-- Task prompt --
Below are entries to be transcribed exactly; exclude the pictures from the copy.

+++

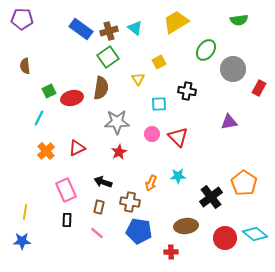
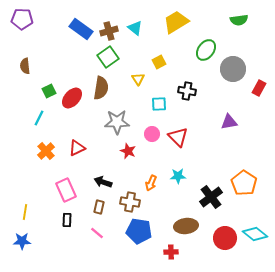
red ellipse at (72, 98): rotated 35 degrees counterclockwise
red star at (119, 152): moved 9 px right, 1 px up; rotated 21 degrees counterclockwise
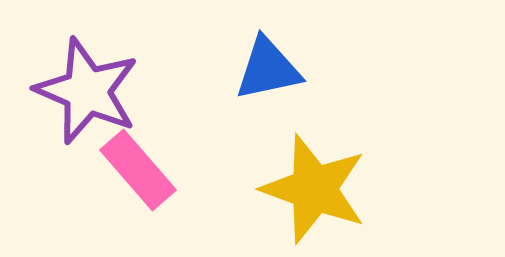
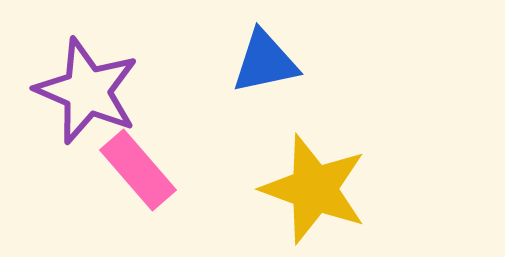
blue triangle: moved 3 px left, 7 px up
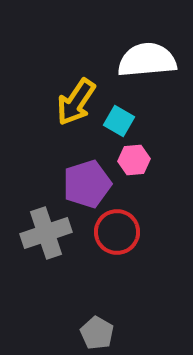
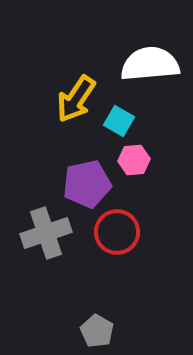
white semicircle: moved 3 px right, 4 px down
yellow arrow: moved 3 px up
purple pentagon: rotated 6 degrees clockwise
gray pentagon: moved 2 px up
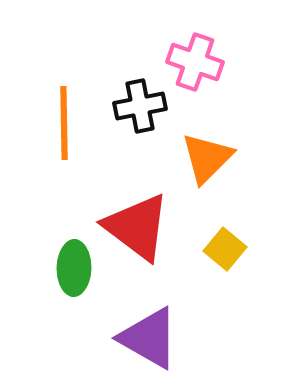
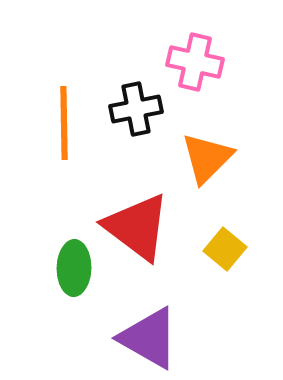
pink cross: rotated 6 degrees counterclockwise
black cross: moved 4 px left, 3 px down
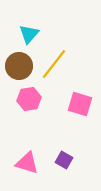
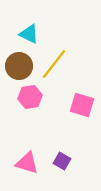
cyan triangle: rotated 45 degrees counterclockwise
pink hexagon: moved 1 px right, 2 px up
pink square: moved 2 px right, 1 px down
purple square: moved 2 px left, 1 px down
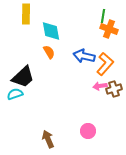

+++

-- Exercise result --
red ellipse at (72, 98): rotated 35 degrees counterclockwise
red star at (119, 152): moved 9 px right, 1 px up; rotated 21 degrees counterclockwise
blue triangle: moved 3 px left, 7 px up
white semicircle: moved 3 px right, 4 px down
yellow arrow: moved 3 px up
purple pentagon: rotated 6 degrees clockwise
gray pentagon: moved 2 px up
pink cross: rotated 6 degrees counterclockwise
black cross: moved 4 px left, 3 px down
cyan triangle: rotated 45 degrees counterclockwise
pink hexagon: moved 1 px right, 2 px up
pink square: moved 2 px right, 1 px down
purple square: moved 2 px left, 1 px down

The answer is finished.